ACTIVITY
If an entry below holds a picture, skip the picture and copy everything else exactly.

######

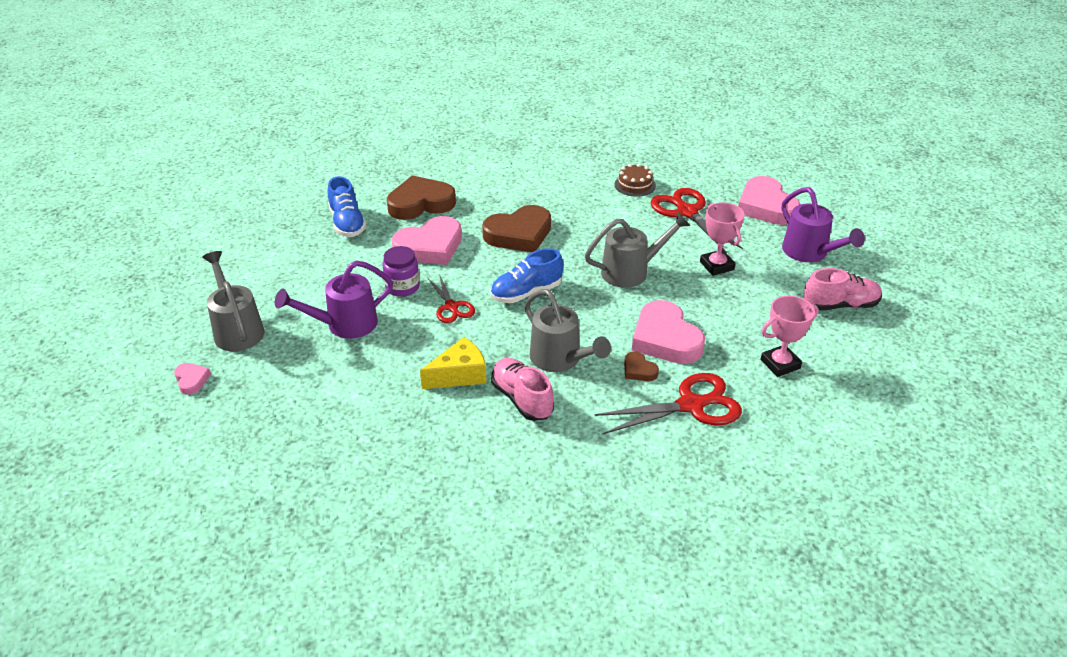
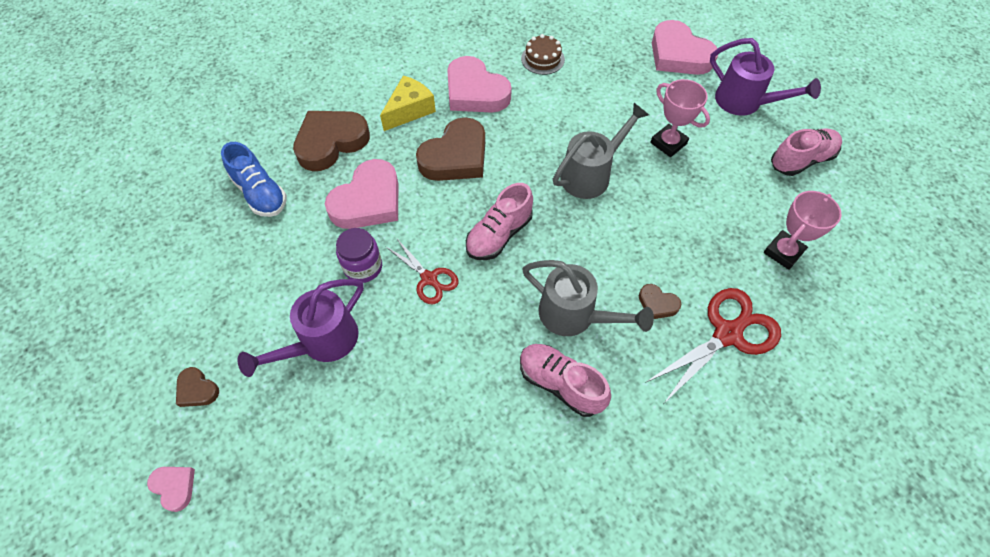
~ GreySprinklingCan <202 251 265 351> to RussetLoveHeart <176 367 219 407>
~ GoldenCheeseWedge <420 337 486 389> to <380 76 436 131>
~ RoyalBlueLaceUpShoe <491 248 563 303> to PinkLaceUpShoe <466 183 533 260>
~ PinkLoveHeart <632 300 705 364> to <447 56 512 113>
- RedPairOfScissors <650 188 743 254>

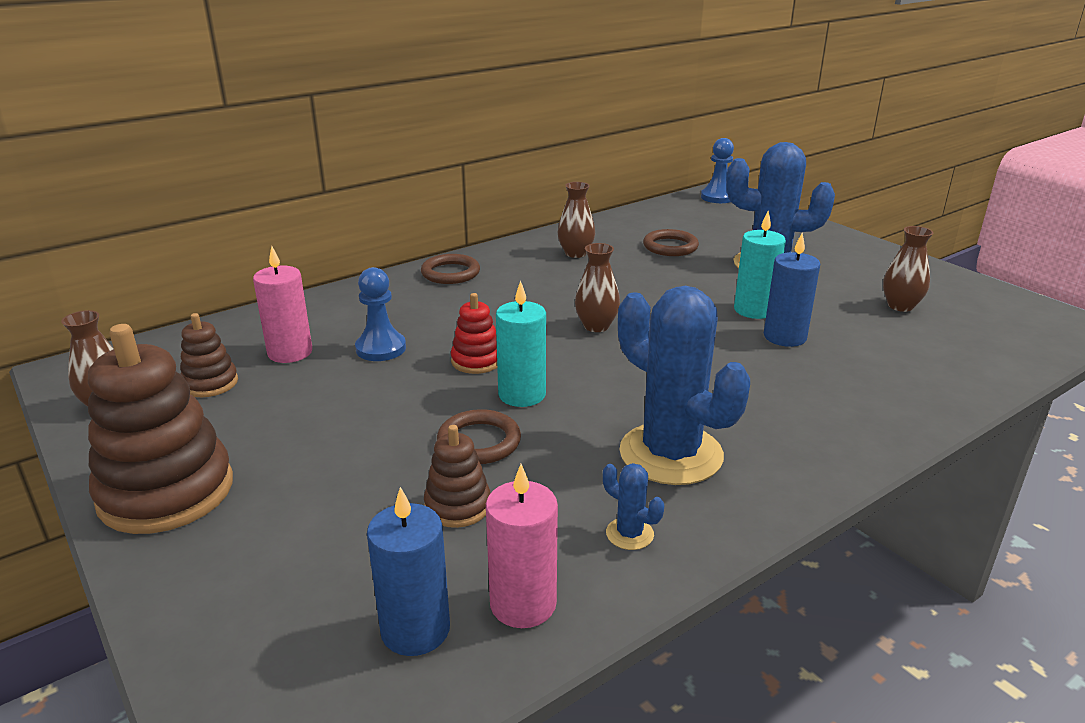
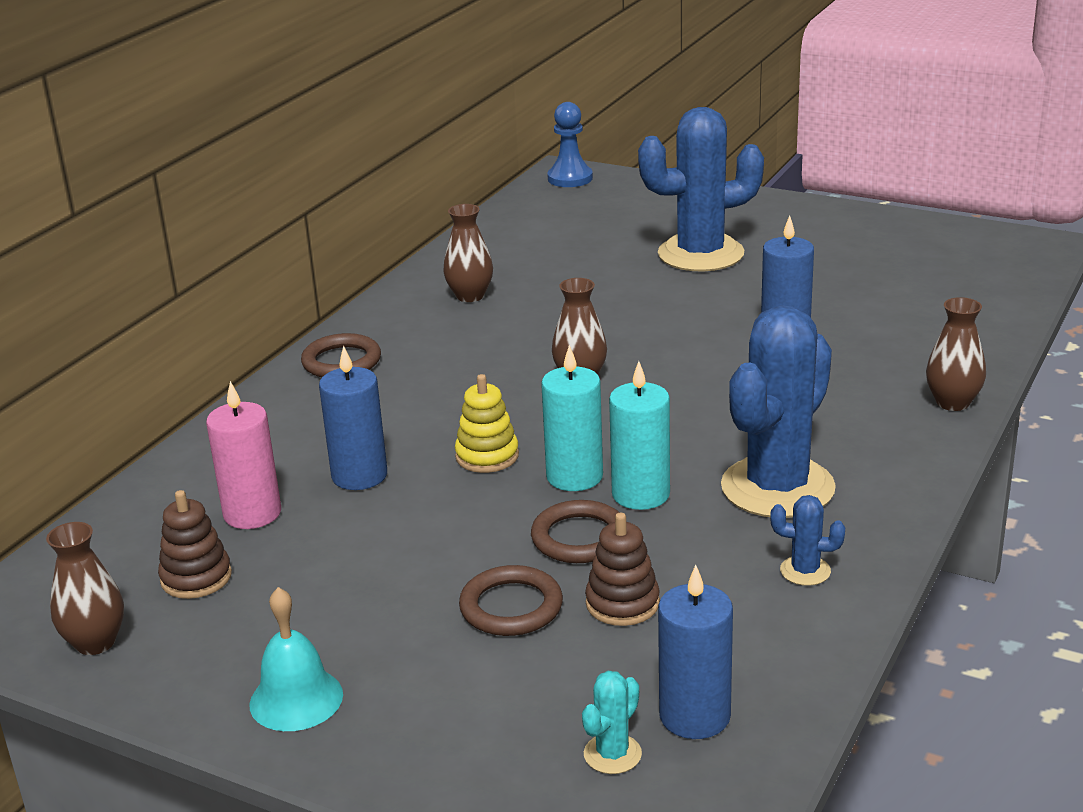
~ RussetRingStacker <88 324 233 534> to TurquoiseHandBell <249 587 343 731>
~ RoyalBluePawn <355 267 406 361> to RoyalBlueWaxCandle <319 346 387 490>
~ RedRingStacker <451 293 497 374> to GoldenRingStacker <455 374 519 473>
- PinkWaxCandle <486 464 558 628>
~ RoyalBlueSaguaroCactus <618 286 750 485> = <721 305 836 518> 75 degrees counterclockwise
~ RussetTorus <643 229 699 256> to <459 565 563 636>
~ TurquoiseWaxCandle <734 211 786 319> to <609 361 670 510>
~ RussetFlowerVase <883 226 933 312> to <926 297 986 411>
+ TurquoiseSaguaroCactus <582 671 642 774>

######

TASK SOLUTION
~ GreySprinklingCan <202 251 265 351> to RussetLoveHeart <176 367 219 407>
~ GoldenCheeseWedge <420 337 486 389> to <380 76 436 131>
~ RoyalBlueLaceUpShoe <491 248 563 303> to PinkLaceUpShoe <466 183 533 260>
~ PinkLoveHeart <632 300 705 364> to <447 56 512 113>
- RedPairOfScissors <650 188 743 254>

~ RussetRingStacker <88 324 233 534> to TurquoiseHandBell <249 587 343 731>
~ RoyalBluePawn <355 267 406 361> to RoyalBlueWaxCandle <319 346 387 490>
~ RedRingStacker <451 293 497 374> to GoldenRingStacker <455 374 519 473>
- PinkWaxCandle <486 464 558 628>
~ RoyalBlueSaguaroCactus <618 286 750 485> = <721 305 836 518> 75 degrees counterclockwise
~ RussetTorus <643 229 699 256> to <459 565 563 636>
~ TurquoiseWaxCandle <734 211 786 319> to <609 361 670 510>
~ RussetFlowerVase <883 226 933 312> to <926 297 986 411>
+ TurquoiseSaguaroCactus <582 671 642 774>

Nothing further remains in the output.